(Scene difference descriptions)
··········

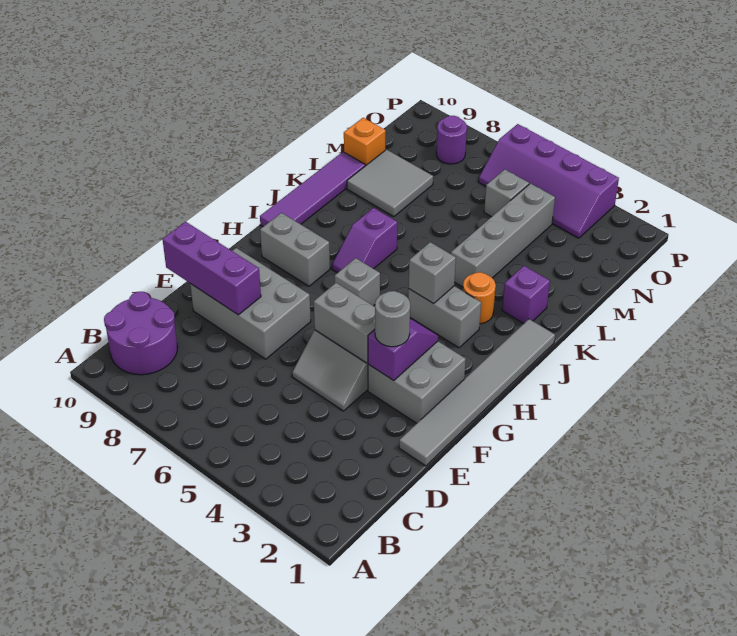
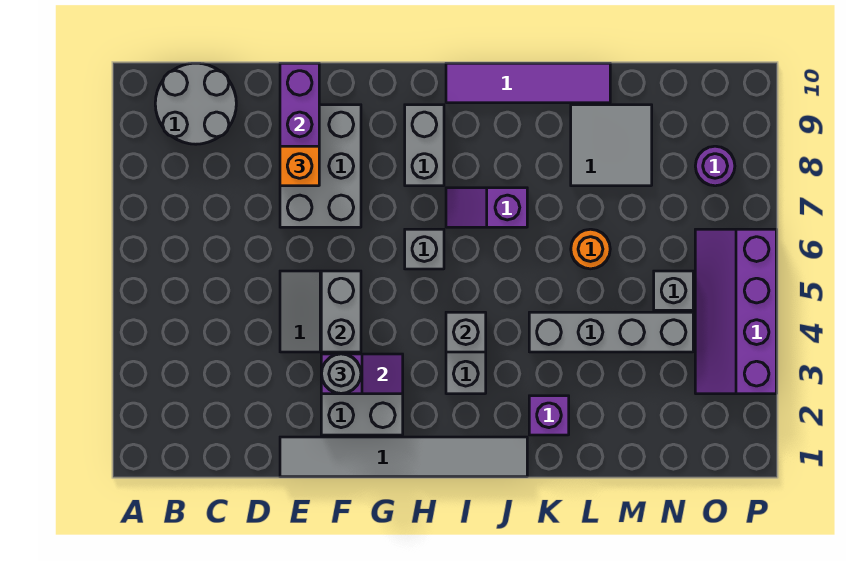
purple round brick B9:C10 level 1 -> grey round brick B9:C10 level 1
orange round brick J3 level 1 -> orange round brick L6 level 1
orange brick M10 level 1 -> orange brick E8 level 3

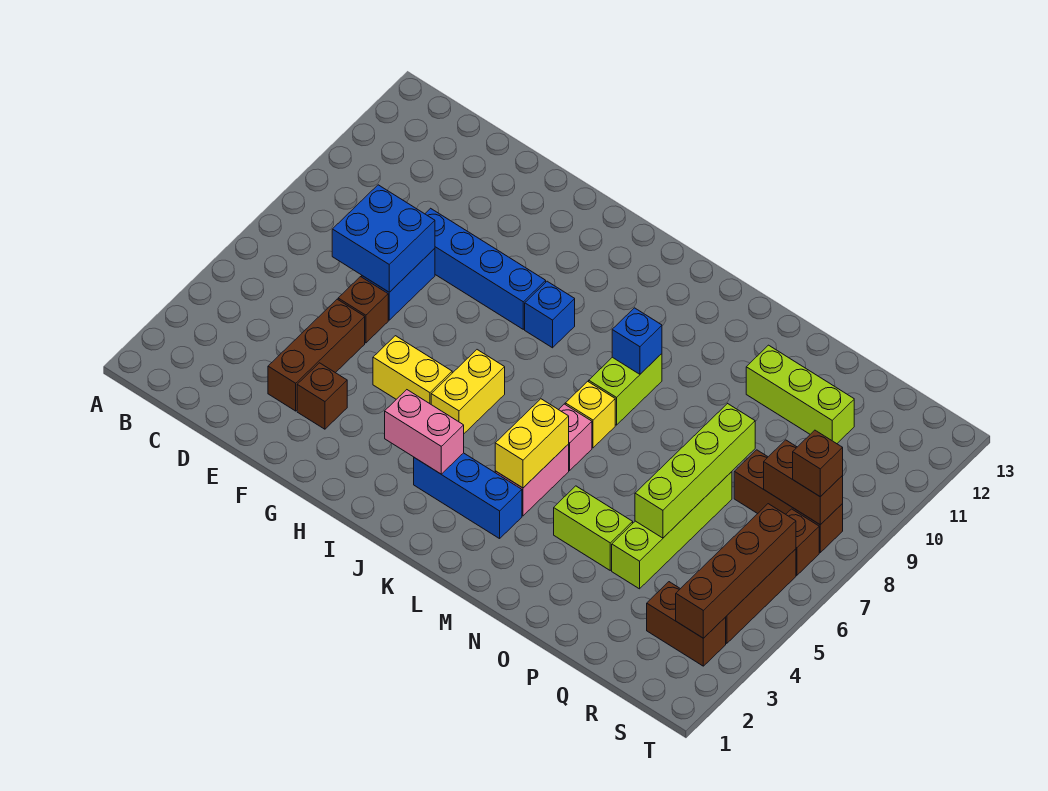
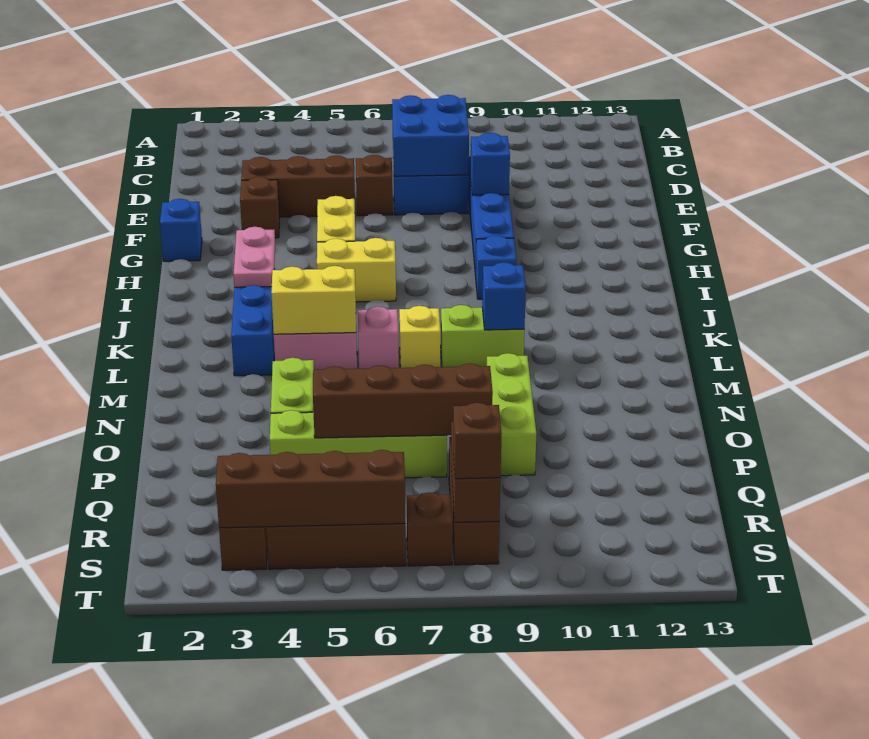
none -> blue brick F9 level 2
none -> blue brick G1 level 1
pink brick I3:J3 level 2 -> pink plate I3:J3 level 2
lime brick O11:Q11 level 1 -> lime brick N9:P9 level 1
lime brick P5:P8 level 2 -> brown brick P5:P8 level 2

··········

Task description> Write out the data above in full and exactly, but not the pictures.

Result below>
purple round brick B9:C10 level 1 -> grey round brick B9:C10 level 1
orange round brick J3 level 1 -> orange round brick L6 level 1
orange brick M10 level 1 -> orange brick E8 level 3

none -> blue brick F9 level 2
none -> blue brick G1 level 1
pink brick I3:J3 level 2 -> pink plate I3:J3 level 2
lime brick O11:Q11 level 1 -> lime brick N9:P9 level 1
lime brick P5:P8 level 2 -> brown brick P5:P8 level 2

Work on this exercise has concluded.